Scan the records for "right". Show the matching lines.

Provided data ▸
━━━━

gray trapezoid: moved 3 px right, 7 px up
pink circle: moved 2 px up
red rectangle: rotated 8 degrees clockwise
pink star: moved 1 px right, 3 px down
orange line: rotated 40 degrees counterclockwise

━━━━

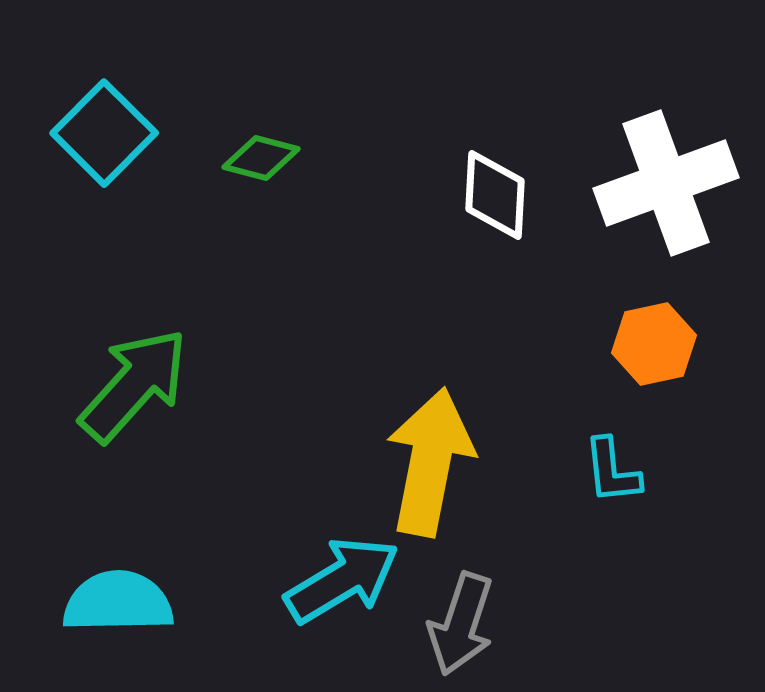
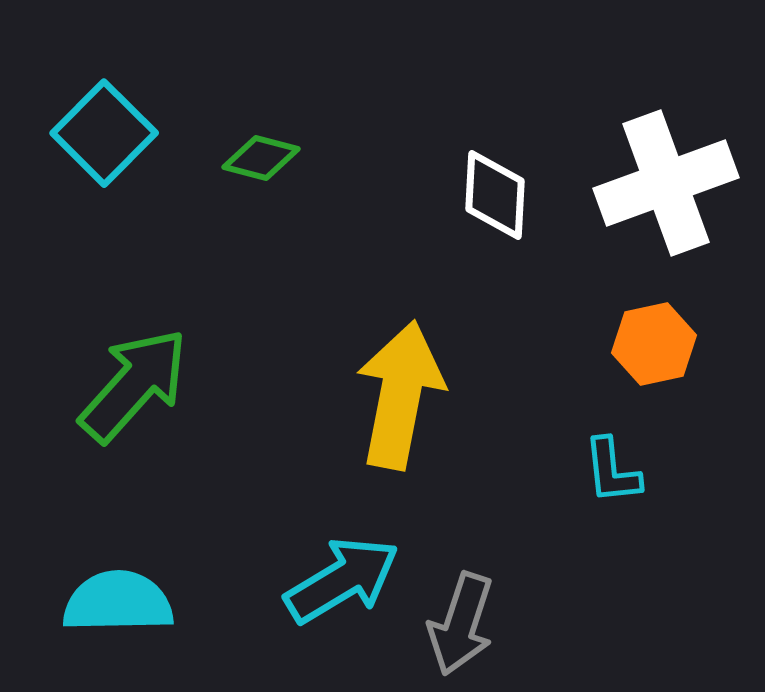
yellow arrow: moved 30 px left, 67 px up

━━━━

Response to the exercise ▸
gray trapezoid: moved 3 px right, 7 px up
pink star: moved 1 px right, 3 px down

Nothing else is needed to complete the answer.